#### [EXERCISE]
In the material below, the required lines run from the one containing "pink ring: 2 -> 1" through the one containing "turquoise donut: 1 -> 0". Copy those lines exactly, ends included, and nothing else.
····················
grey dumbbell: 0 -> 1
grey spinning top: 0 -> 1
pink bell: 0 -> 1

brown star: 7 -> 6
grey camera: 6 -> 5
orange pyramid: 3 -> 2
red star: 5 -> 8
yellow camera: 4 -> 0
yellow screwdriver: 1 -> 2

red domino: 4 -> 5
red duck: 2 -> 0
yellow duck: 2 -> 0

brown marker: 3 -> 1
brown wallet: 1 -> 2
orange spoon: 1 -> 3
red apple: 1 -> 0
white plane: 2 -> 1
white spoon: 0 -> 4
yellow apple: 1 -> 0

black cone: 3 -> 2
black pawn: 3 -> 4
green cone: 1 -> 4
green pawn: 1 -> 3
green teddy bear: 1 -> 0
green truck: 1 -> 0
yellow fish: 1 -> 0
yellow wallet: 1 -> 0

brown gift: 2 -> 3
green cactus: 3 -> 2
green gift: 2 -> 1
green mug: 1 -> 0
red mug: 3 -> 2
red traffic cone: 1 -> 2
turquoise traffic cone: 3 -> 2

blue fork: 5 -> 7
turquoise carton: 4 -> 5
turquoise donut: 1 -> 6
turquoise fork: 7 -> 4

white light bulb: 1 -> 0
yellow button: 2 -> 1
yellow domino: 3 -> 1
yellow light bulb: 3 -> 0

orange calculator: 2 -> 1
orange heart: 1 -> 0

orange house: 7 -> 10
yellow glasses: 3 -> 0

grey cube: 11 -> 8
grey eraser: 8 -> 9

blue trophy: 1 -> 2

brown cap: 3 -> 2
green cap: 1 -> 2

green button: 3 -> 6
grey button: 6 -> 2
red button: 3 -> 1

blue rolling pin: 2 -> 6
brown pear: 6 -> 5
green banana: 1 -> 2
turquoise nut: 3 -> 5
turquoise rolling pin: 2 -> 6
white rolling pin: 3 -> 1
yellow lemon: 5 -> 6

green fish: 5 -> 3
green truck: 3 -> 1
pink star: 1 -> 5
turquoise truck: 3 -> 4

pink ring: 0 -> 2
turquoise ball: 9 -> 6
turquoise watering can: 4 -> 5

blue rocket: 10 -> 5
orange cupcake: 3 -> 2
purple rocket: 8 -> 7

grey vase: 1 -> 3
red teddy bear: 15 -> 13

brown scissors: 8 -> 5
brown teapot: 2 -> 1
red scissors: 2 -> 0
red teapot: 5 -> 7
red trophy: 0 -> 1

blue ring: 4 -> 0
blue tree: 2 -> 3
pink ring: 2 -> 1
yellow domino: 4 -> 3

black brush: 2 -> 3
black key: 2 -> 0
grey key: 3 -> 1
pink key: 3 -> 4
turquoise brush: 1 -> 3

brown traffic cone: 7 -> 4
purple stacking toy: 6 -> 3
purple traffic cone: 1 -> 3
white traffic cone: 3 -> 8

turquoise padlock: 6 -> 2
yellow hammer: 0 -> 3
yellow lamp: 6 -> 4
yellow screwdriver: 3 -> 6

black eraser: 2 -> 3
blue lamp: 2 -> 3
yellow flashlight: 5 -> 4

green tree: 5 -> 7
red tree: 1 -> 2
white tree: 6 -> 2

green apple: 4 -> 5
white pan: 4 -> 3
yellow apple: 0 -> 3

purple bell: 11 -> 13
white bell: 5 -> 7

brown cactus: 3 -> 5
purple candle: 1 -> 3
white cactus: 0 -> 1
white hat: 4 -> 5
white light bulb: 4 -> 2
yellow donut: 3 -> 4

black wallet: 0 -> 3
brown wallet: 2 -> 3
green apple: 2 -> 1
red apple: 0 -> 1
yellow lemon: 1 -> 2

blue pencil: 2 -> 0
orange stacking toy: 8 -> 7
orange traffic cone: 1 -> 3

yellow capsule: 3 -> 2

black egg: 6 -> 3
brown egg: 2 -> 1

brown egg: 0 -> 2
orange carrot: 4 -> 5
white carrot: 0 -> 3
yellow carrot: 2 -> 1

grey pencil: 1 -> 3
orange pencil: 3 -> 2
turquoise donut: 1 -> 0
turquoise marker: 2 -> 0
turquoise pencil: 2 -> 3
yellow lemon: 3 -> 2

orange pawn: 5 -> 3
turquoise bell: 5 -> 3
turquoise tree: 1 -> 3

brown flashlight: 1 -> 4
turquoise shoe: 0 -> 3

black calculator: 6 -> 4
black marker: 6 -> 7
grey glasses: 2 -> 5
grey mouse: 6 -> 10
····················
#### [TASK RESPONSE]
pink ring: 2 -> 1
yellow domino: 4 -> 3

black brush: 2 -> 3
black key: 2 -> 0
grey key: 3 -> 1
pink key: 3 -> 4
turquoise brush: 1 -> 3

brown traffic cone: 7 -> 4
purple stacking toy: 6 -> 3
purple traffic cone: 1 -> 3
white traffic cone: 3 -> 8

turquoise padlock: 6 -> 2
yellow hammer: 0 -> 3
yellow lamp: 6 -> 4
yellow screwdriver: 3 -> 6

black eraser: 2 -> 3
blue lamp: 2 -> 3
yellow flashlight: 5 -> 4

green tree: 5 -> 7
red tree: 1 -> 2
white tree: 6 -> 2

green apple: 4 -> 5
white pan: 4 -> 3
yellow apple: 0 -> 3

purple bell: 11 -> 13
white bell: 5 -> 7

brown cactus: 3 -> 5
purple candle: 1 -> 3
white cactus: 0 -> 1
white hat: 4 -> 5
white light bulb: 4 -> 2
yellow donut: 3 -> 4

black wallet: 0 -> 3
brown wallet: 2 -> 3
green apple: 2 -> 1
red apple: 0 -> 1
yellow lemon: 1 -> 2

blue pencil: 2 -> 0
orange stacking toy: 8 -> 7
orange traffic cone: 1 -> 3

yellow capsule: 3 -> 2

black egg: 6 -> 3
brown egg: 2 -> 1

brown egg: 0 -> 2
orange carrot: 4 -> 5
white carrot: 0 -> 3
yellow carrot: 2 -> 1

grey pencil: 1 -> 3
orange pencil: 3 -> 2
turquoise donut: 1 -> 0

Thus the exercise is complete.